-- Try it --
List all lines of the data that include the string "left".

■ ■ ■

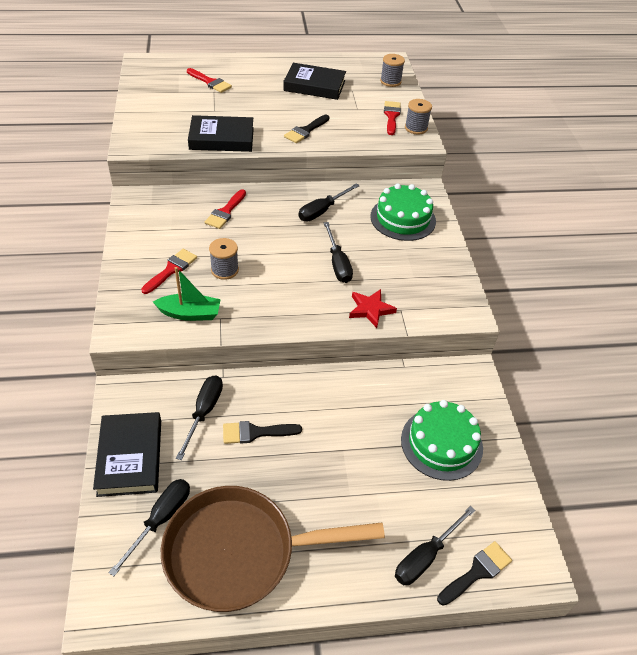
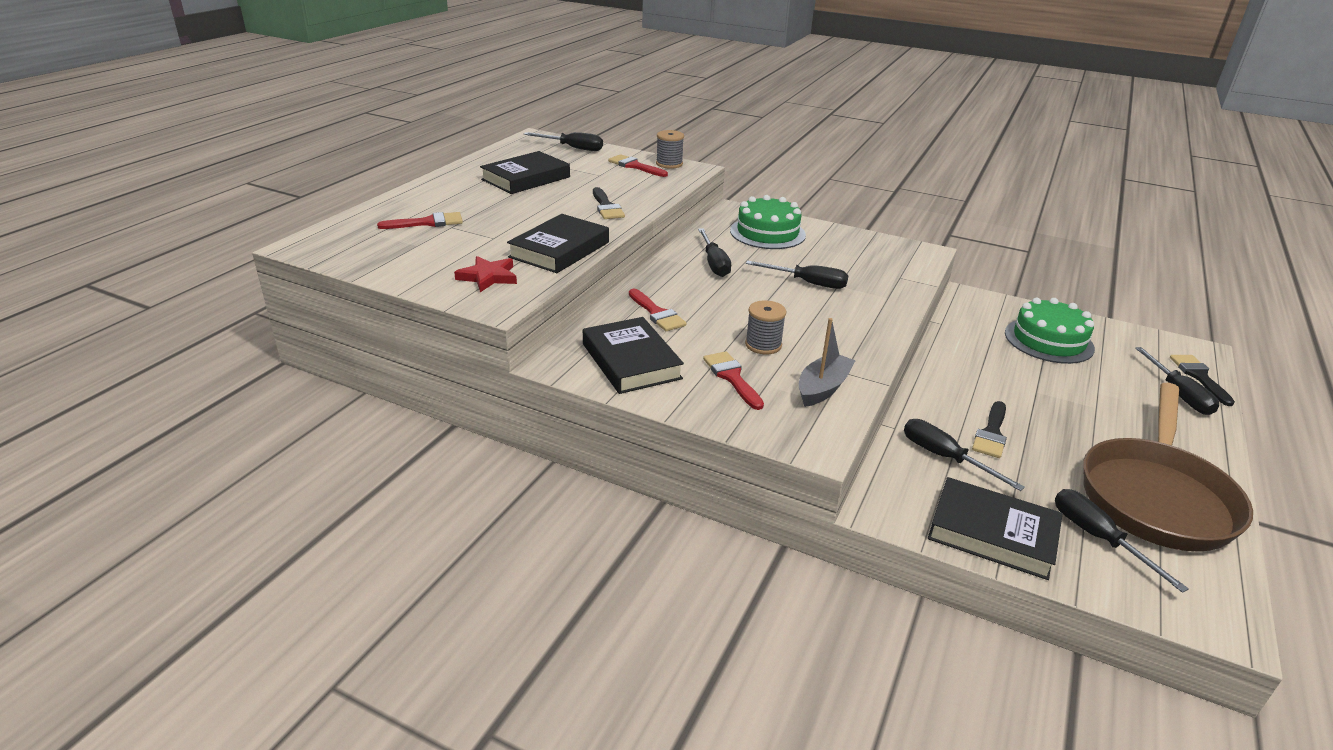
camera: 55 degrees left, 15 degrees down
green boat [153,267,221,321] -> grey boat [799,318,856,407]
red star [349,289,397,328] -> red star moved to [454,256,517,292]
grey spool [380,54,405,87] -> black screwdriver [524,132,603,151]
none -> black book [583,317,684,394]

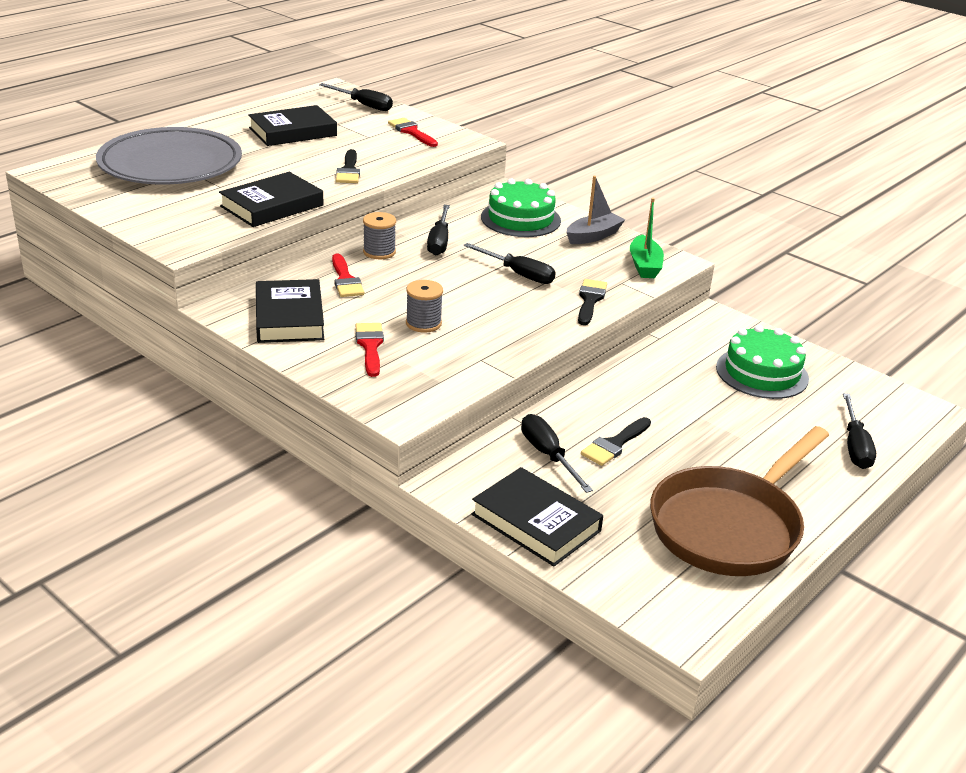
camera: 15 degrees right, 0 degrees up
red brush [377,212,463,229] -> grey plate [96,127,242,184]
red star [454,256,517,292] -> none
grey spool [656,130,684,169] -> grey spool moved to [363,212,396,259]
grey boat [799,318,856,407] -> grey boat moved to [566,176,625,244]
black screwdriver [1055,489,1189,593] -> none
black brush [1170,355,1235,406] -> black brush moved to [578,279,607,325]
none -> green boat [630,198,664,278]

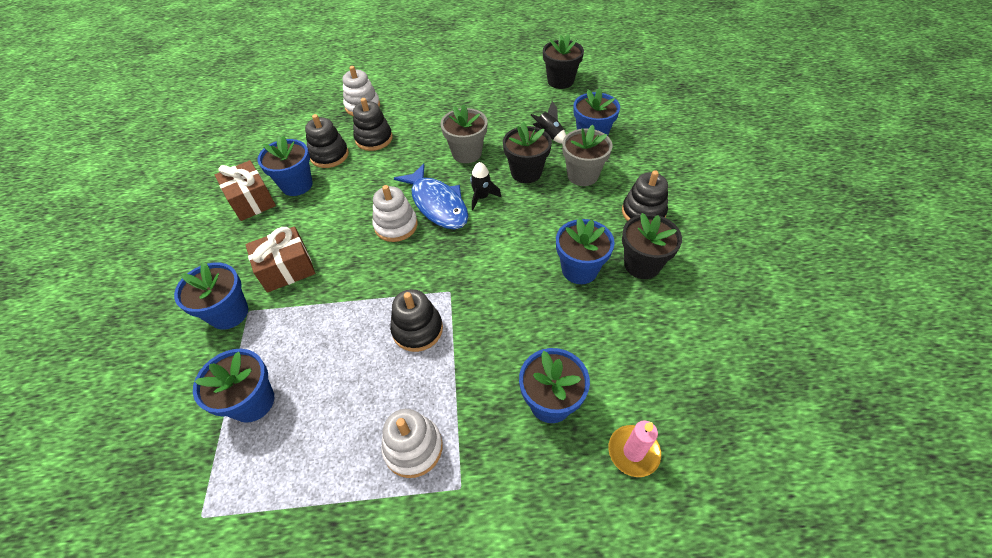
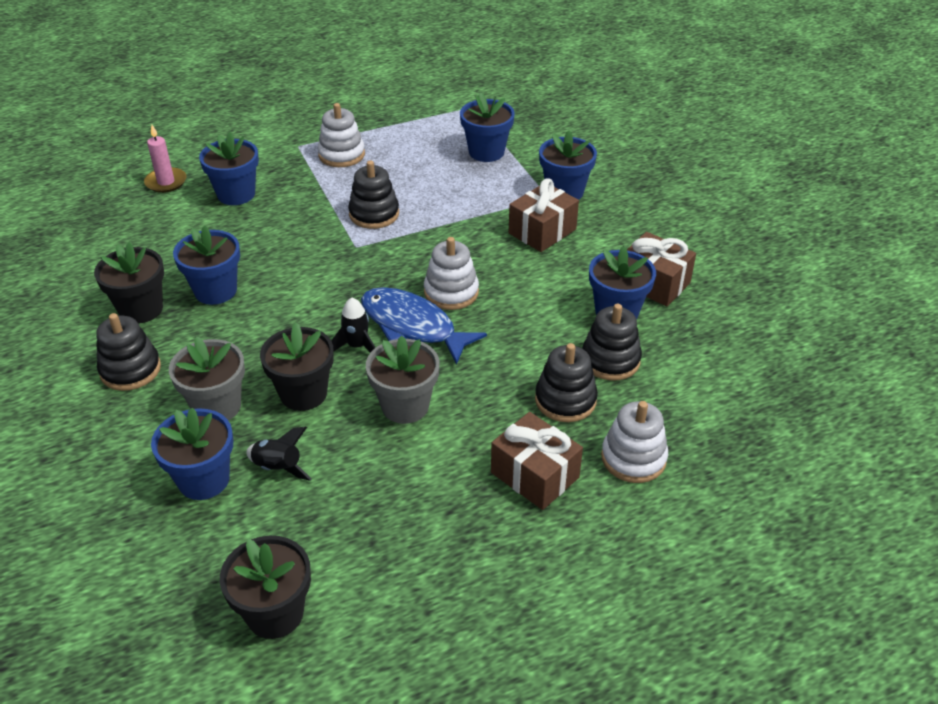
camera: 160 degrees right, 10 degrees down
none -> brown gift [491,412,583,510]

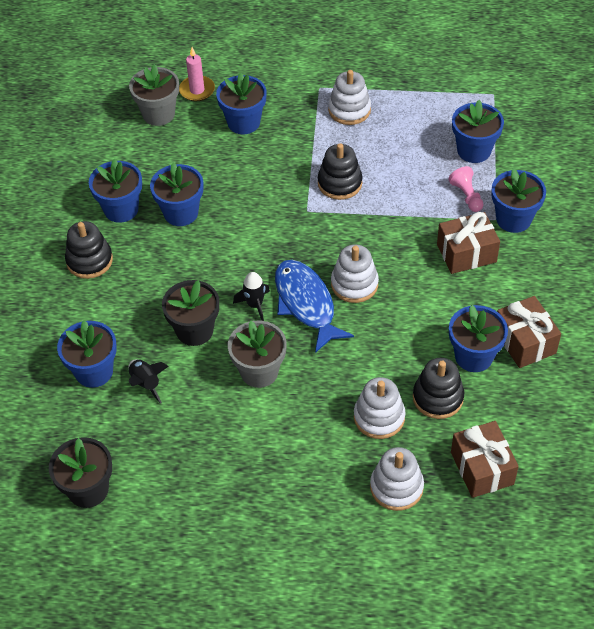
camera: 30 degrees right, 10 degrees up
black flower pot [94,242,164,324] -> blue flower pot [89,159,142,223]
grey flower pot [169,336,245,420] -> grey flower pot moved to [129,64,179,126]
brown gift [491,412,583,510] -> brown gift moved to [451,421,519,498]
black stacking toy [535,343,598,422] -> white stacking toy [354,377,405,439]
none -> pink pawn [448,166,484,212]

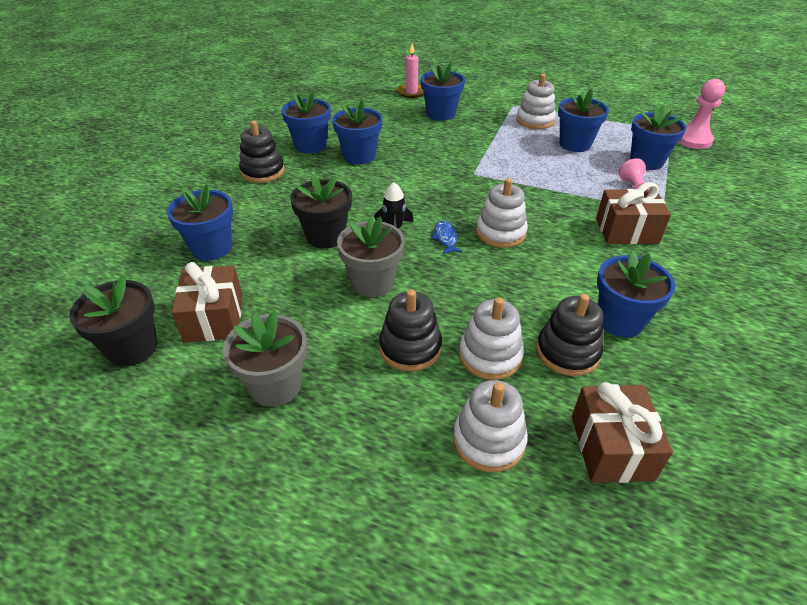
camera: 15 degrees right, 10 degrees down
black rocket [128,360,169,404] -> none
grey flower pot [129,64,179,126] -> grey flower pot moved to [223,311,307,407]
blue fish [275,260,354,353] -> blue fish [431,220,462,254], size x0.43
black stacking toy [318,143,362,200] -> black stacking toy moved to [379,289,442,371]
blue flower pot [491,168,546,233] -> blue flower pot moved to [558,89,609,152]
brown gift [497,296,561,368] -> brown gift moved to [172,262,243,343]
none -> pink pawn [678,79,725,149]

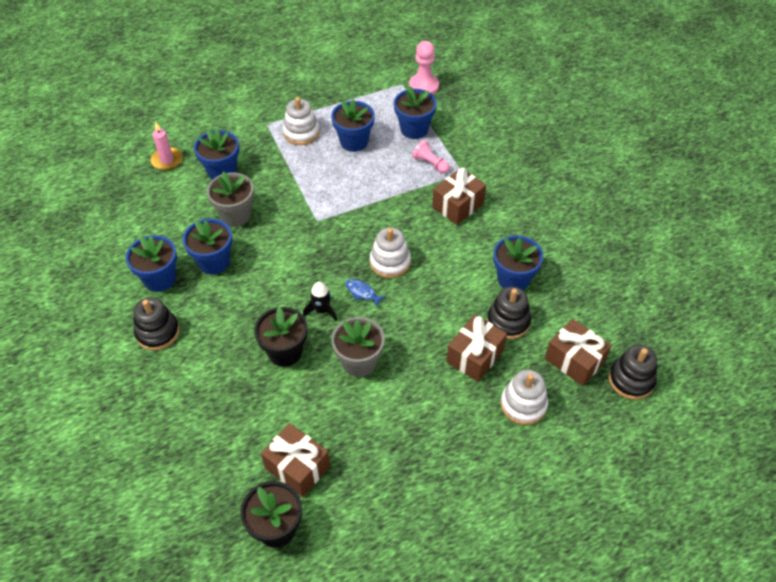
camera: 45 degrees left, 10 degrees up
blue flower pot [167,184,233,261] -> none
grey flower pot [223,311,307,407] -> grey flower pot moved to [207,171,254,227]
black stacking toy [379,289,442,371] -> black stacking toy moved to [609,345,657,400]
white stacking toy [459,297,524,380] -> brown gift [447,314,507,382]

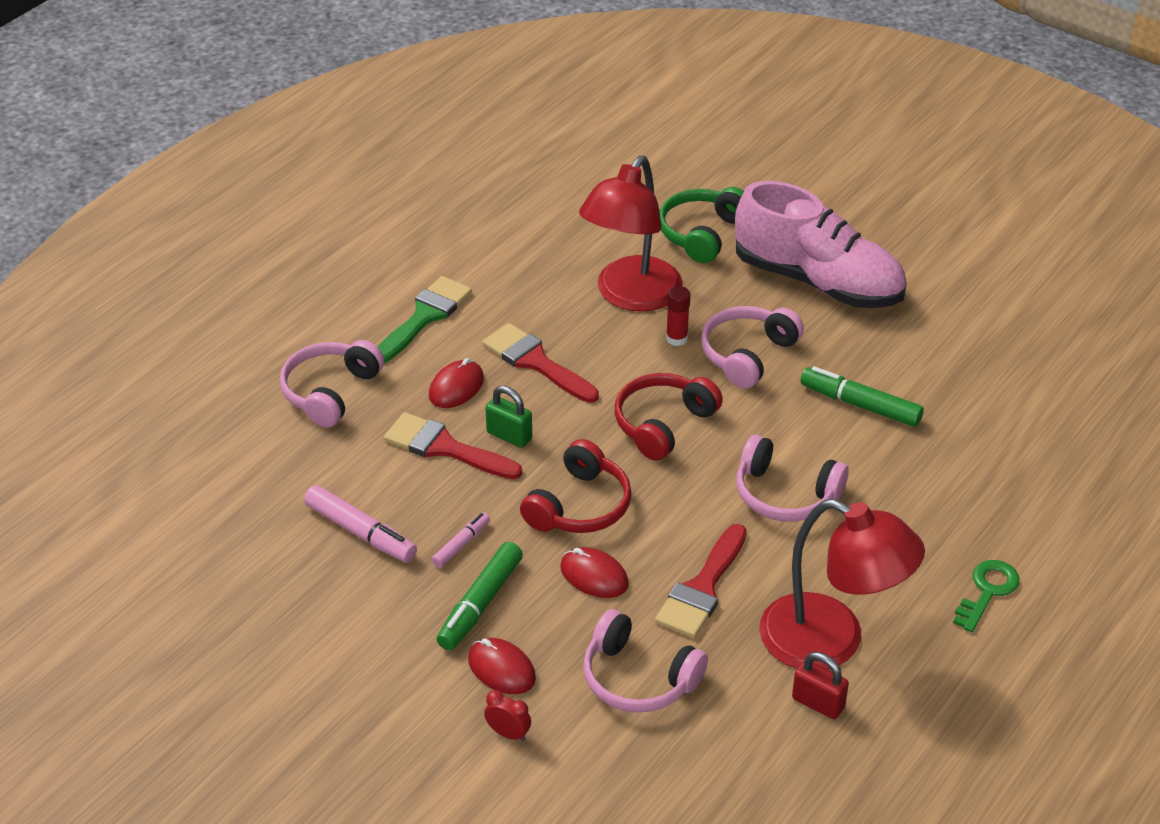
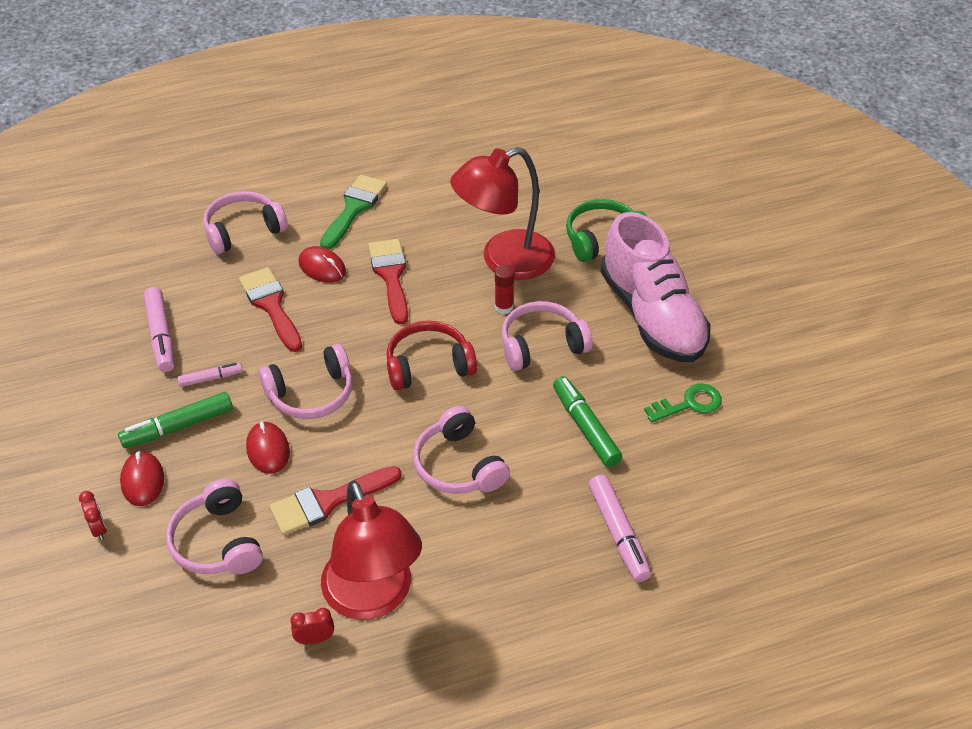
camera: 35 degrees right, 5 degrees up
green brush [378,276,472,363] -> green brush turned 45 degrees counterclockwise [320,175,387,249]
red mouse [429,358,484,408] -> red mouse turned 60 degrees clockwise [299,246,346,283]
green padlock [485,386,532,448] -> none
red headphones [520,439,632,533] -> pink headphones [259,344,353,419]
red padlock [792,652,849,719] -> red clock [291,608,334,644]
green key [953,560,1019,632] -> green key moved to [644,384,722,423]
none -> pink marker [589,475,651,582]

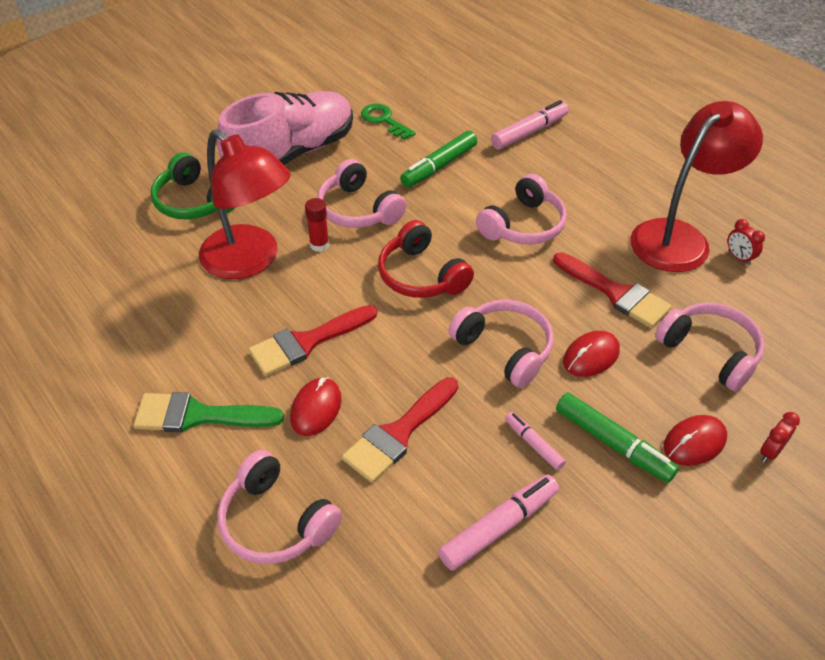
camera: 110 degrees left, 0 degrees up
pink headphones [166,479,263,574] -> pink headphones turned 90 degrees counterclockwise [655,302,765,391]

■ ■ ■

-- Result of this exercise --
camera: 55 degrees left, 15 degrees down
camera: 45 degrees left, 10 degrees up
camera: 110 degrees left, 0 degrees up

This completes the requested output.